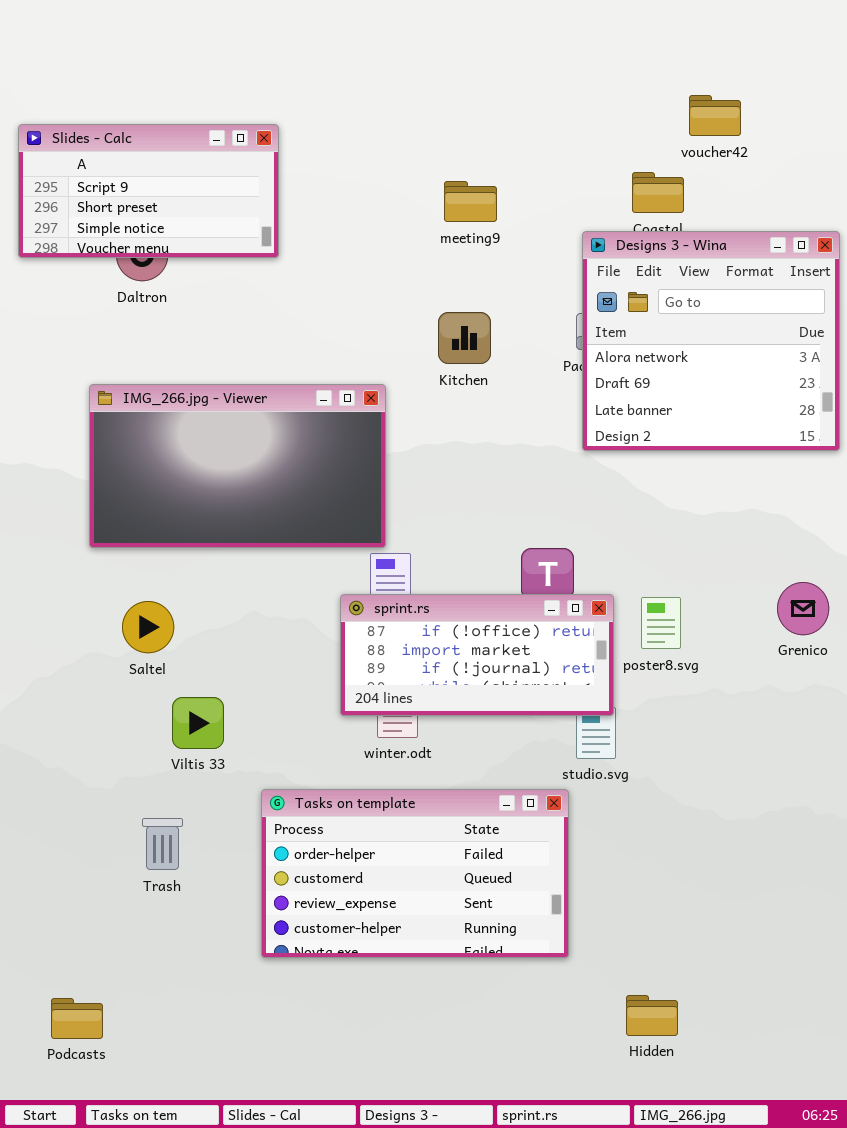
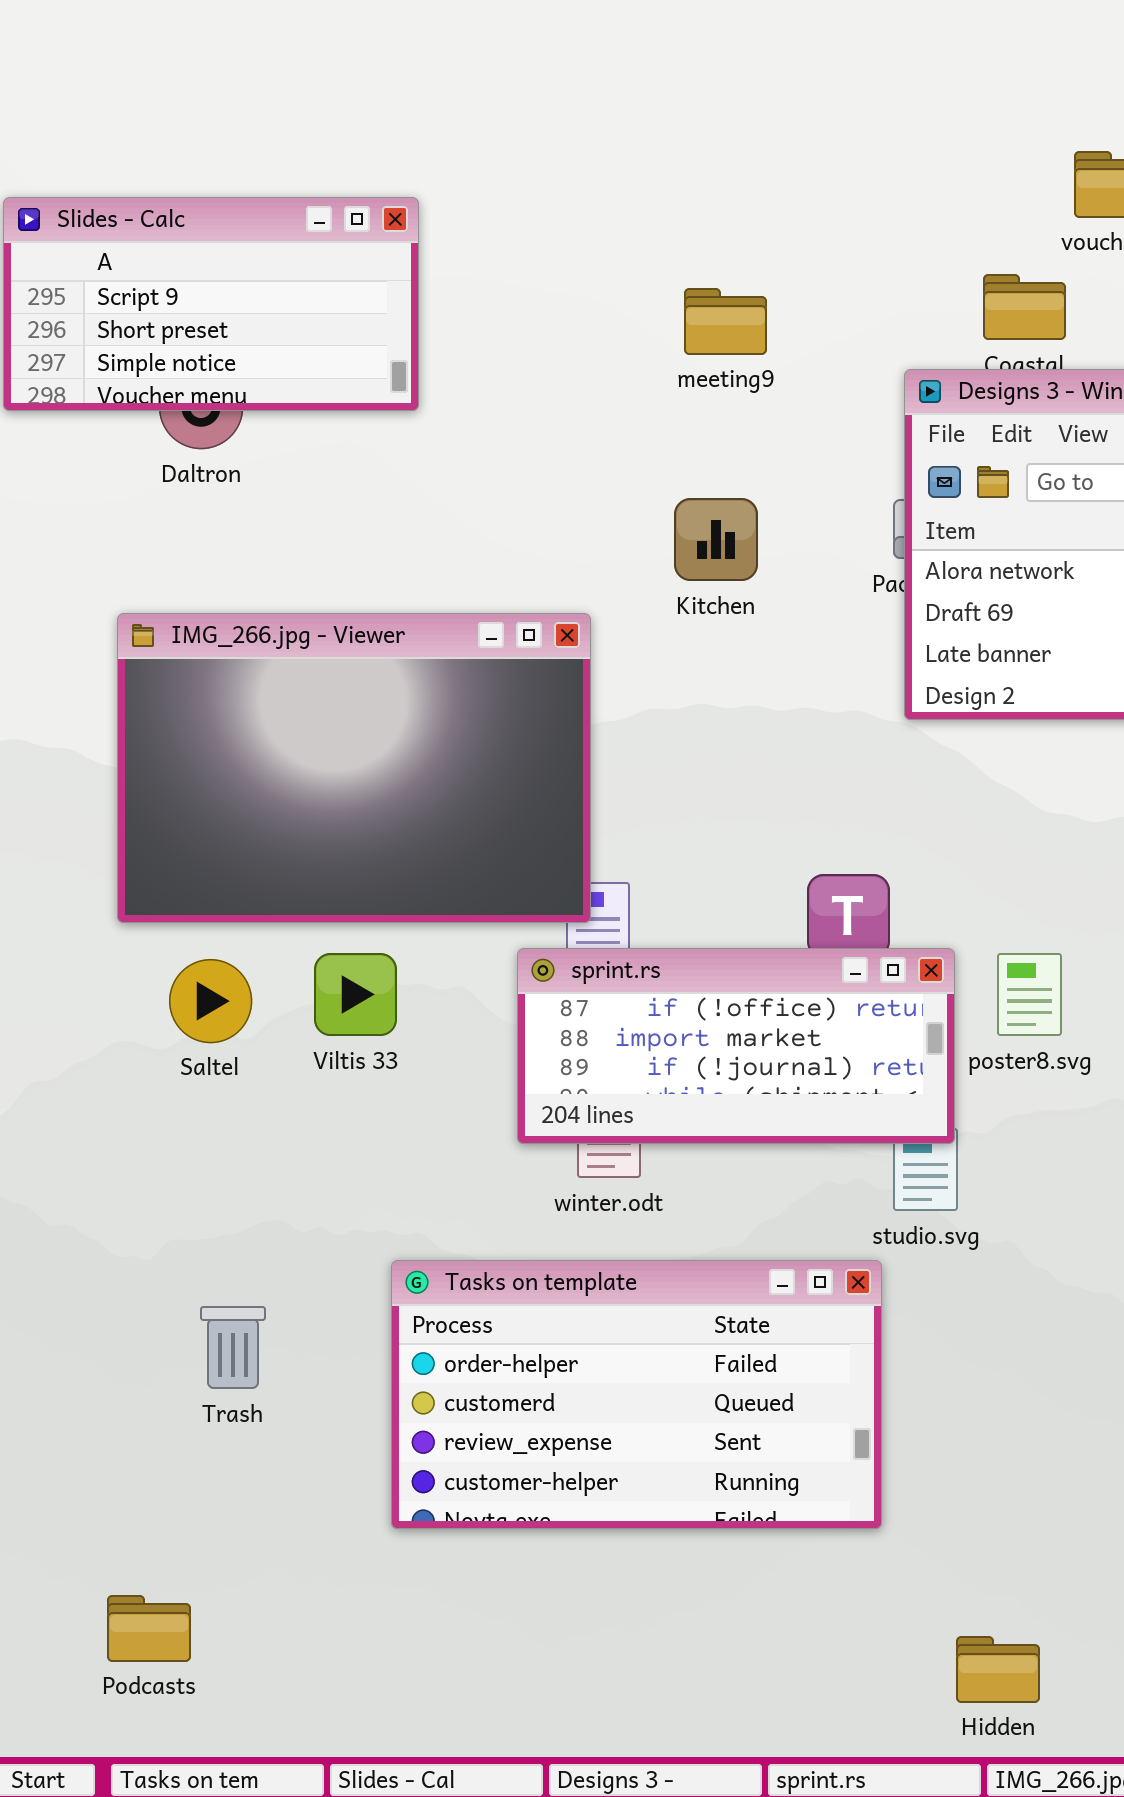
IMG_266.jpg - Viewer: [89,384,386,548] -> [117,613,591,923], resized
Viltis 33: [172,697,224,749] -> [314,953,397,1036], moved
Hidden: [626,995,678,1036] -> [956,1636,1040,1703], moved
Podcasts: [51,998,103,1039] -> [107,1595,191,1662], moved

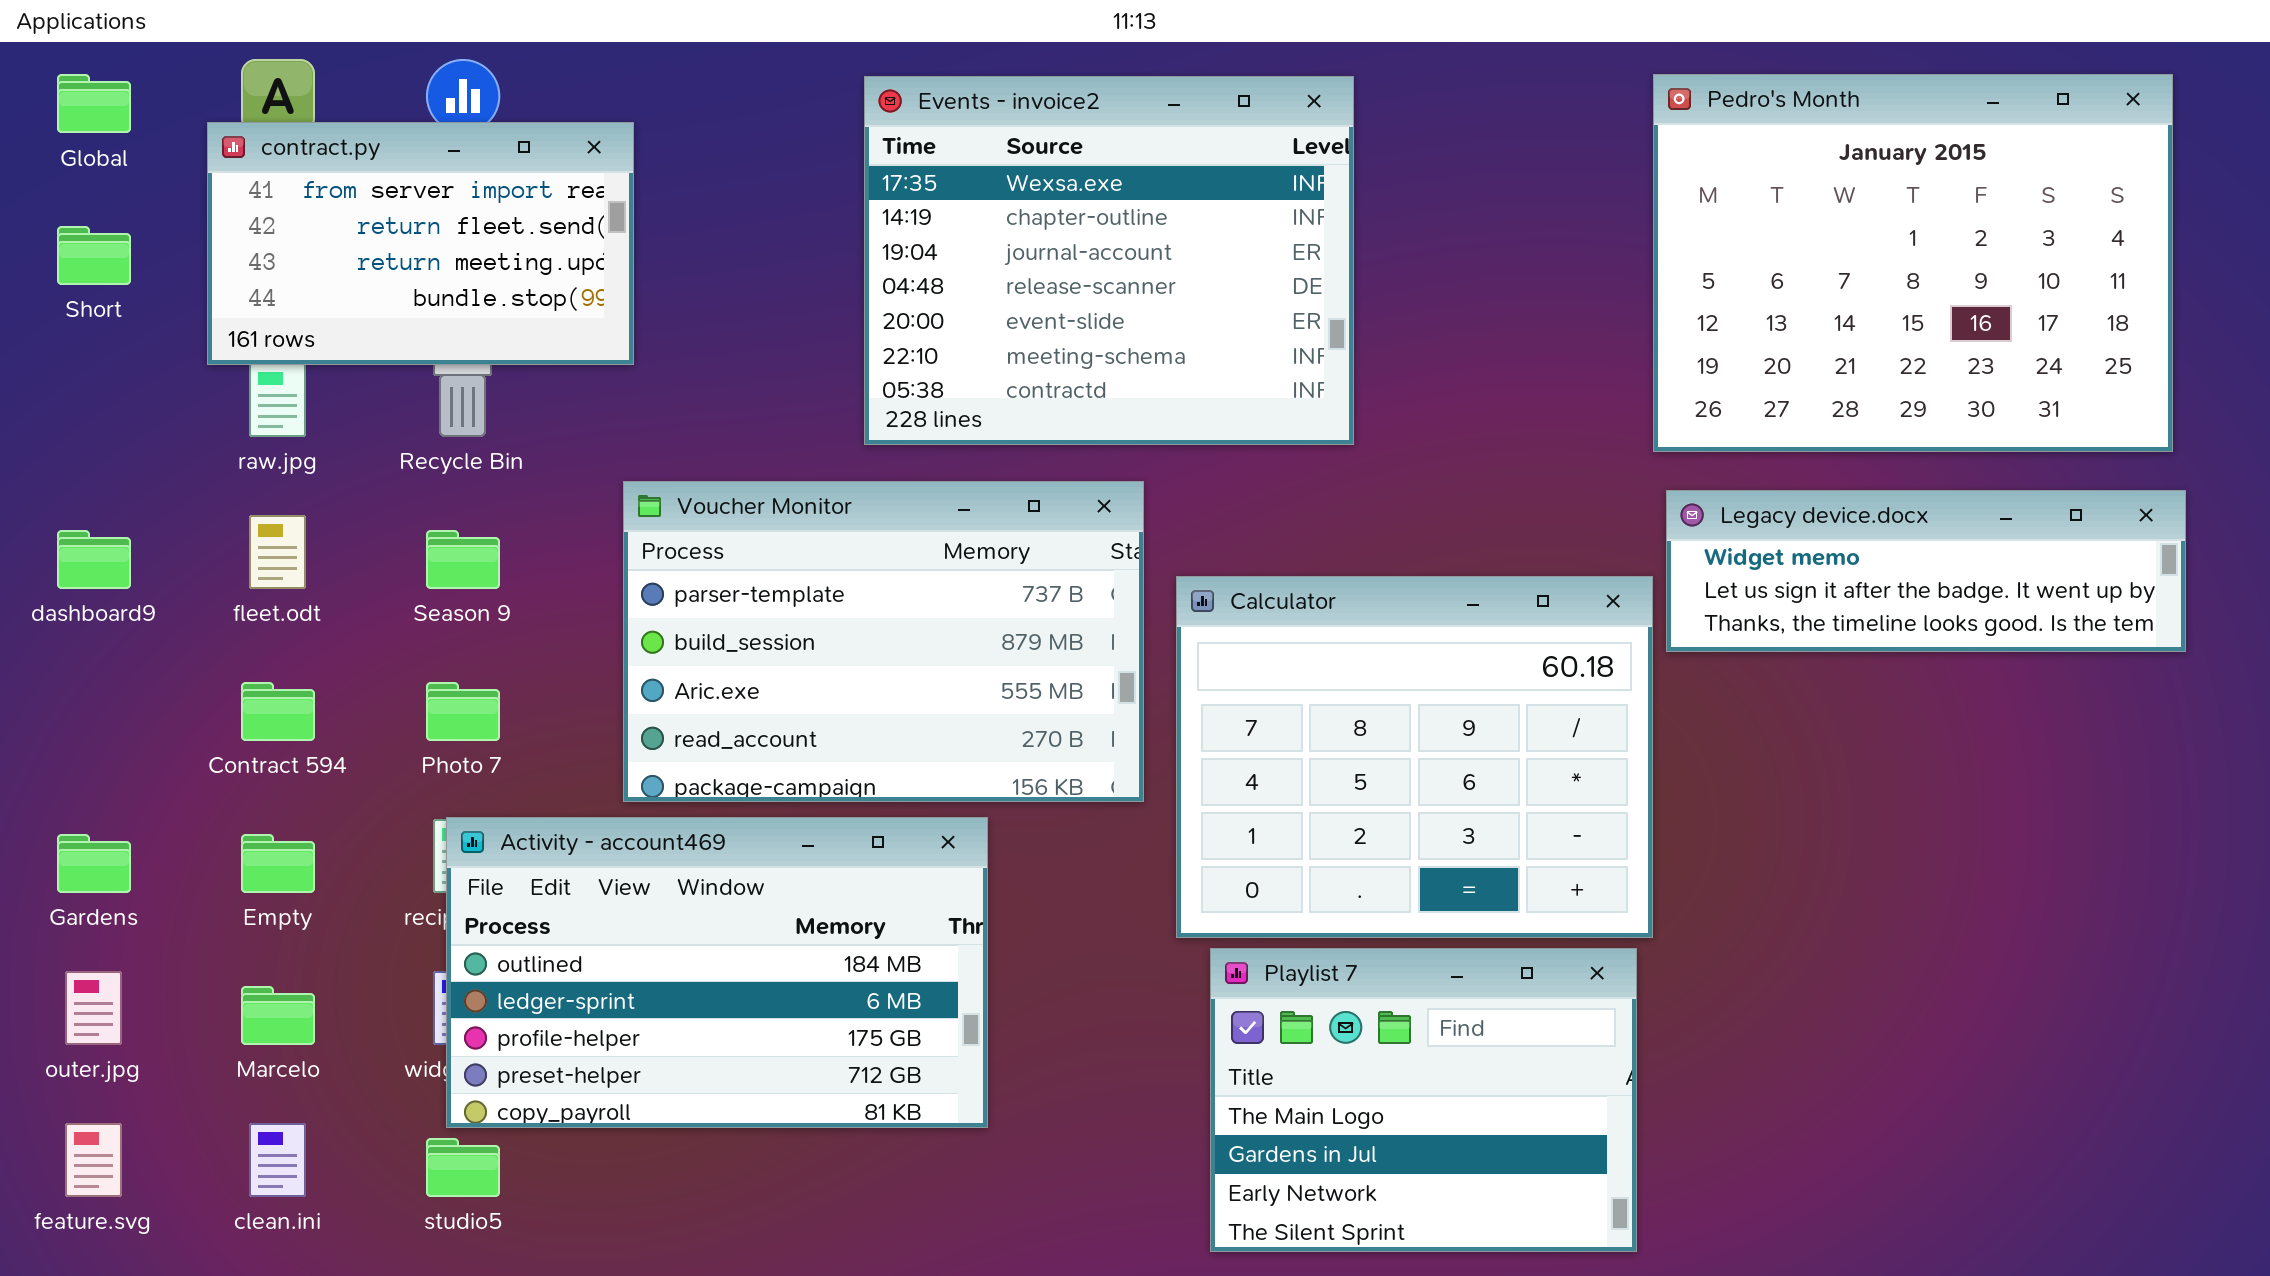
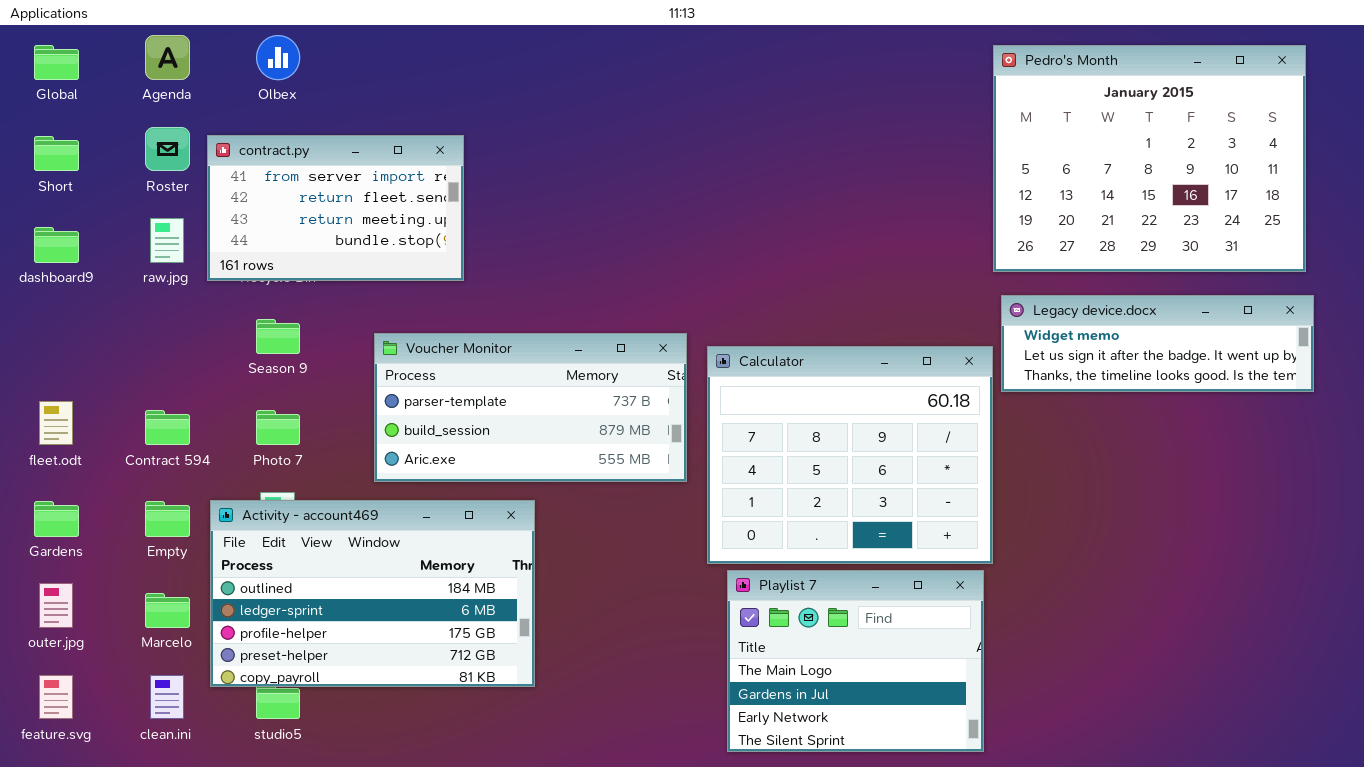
Events - invoice2: [864,76,1354,445] -> none, closed
contract.py: [207,122,634,365] -> [207,135,464,281], moved
Voucher Monitor: [623,481,1144,802] -> [374,333,687,482], resized
fleet.odt: [249,515,306,589] -> [39,401,73,445], moved
dashboard9: [57,530,131,589] -> [34,227,79,263], moved
Activity - account469: [446,817,988,1128] -> [210,500,535,687], moved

[GOAL OF THE EXERCISE] Leave nothing out but the pictures when transcribing the records.

[RESULT OF THE EXERCISE]
IMG_266.jpg - Viewer: [89,384,386,548] -> [117,613,591,923], resized
Viltis 33: [172,697,224,749] -> [314,953,397,1036], moved
Hidden: [626,995,678,1036] -> [956,1636,1040,1703], moved
Podcasts: [51,998,103,1039] -> [107,1595,191,1662], moved

Events - invoice2: [864,76,1354,445] -> none, closed
contract.py: [207,122,634,365] -> [207,135,464,281], moved
Voucher Monitor: [623,481,1144,802] -> [374,333,687,482], resized
fleet.odt: [249,515,306,589] -> [39,401,73,445], moved
dashboard9: [57,530,131,589] -> [34,227,79,263], moved
Activity - account469: [446,817,988,1128] -> [210,500,535,687], moved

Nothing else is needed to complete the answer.